* [DATASET EXCERPT]
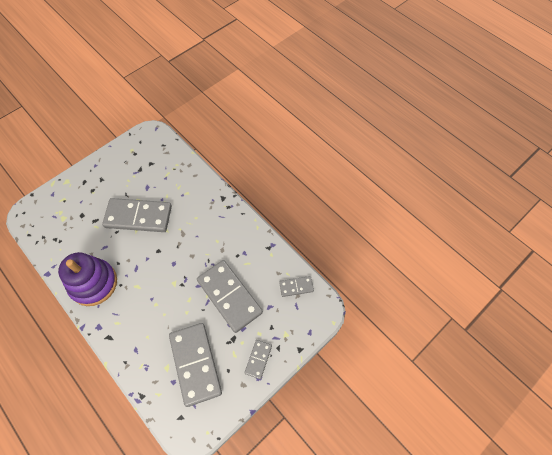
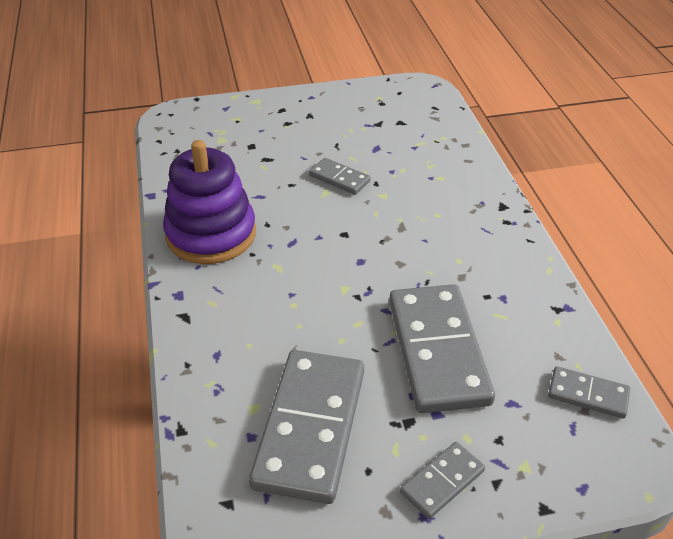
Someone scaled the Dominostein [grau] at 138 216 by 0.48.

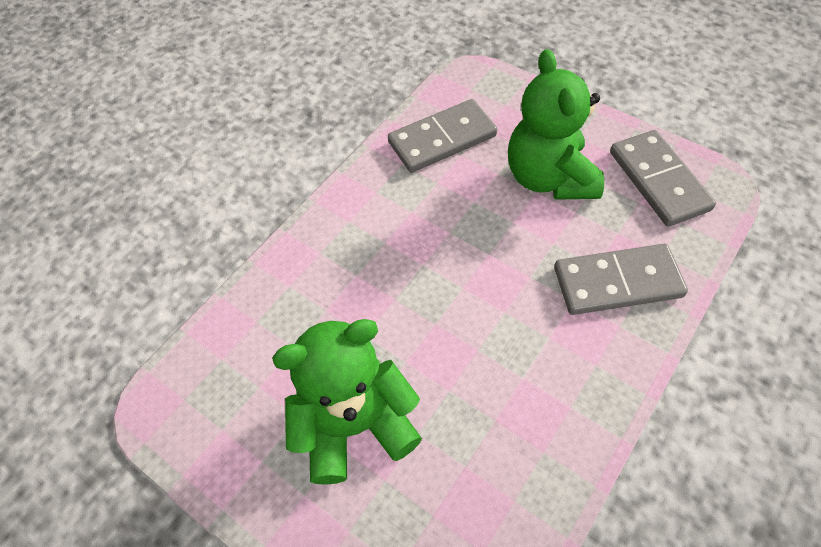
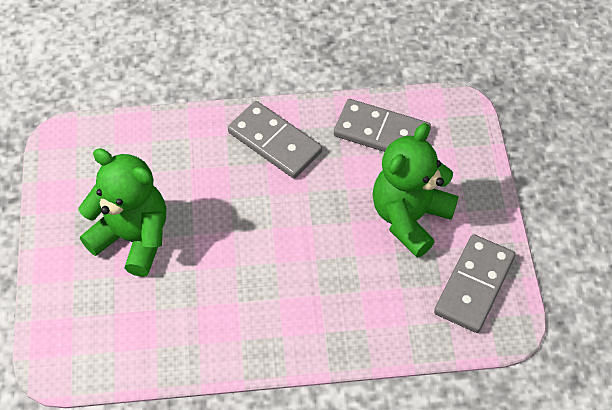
Someone carried the Dominostein [grau] from 617 282 to 274 142.

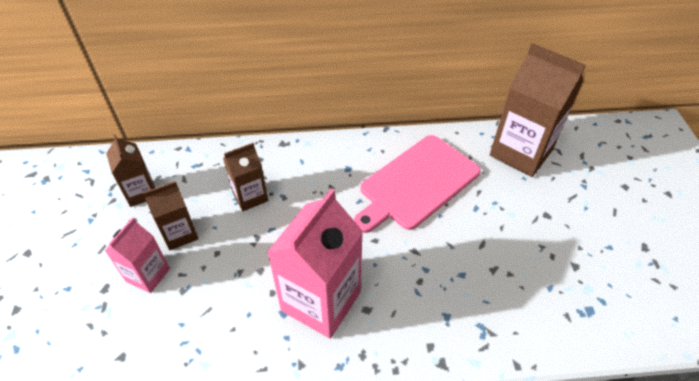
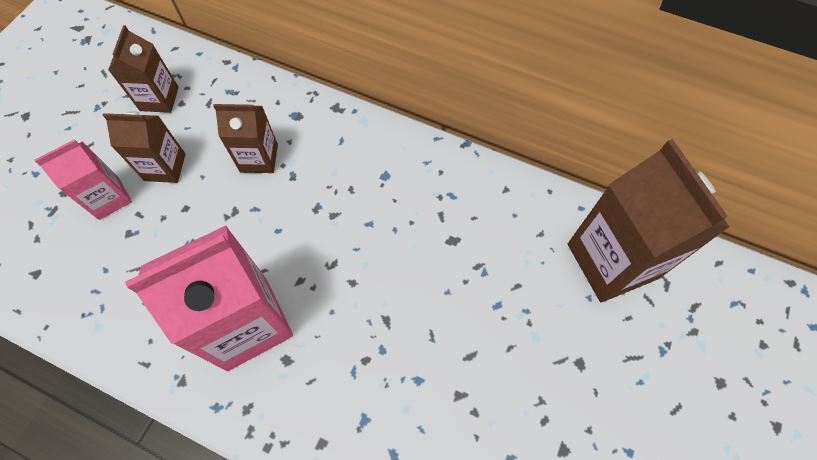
Someone took away the Schneidebrett [rosa] at 417 183.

* [WHAT TO PRODUCE]
Exclude the pictures and print the rest of the data exactly.

* [FINAL ANSWER]
Someone scaled the Dominostein [grau] at 138 216 by 0.48.

Someone carried the Dominostein [grau] from 617 282 to 274 142.

Someone took away the Schneidebrett [rosa] at 417 183.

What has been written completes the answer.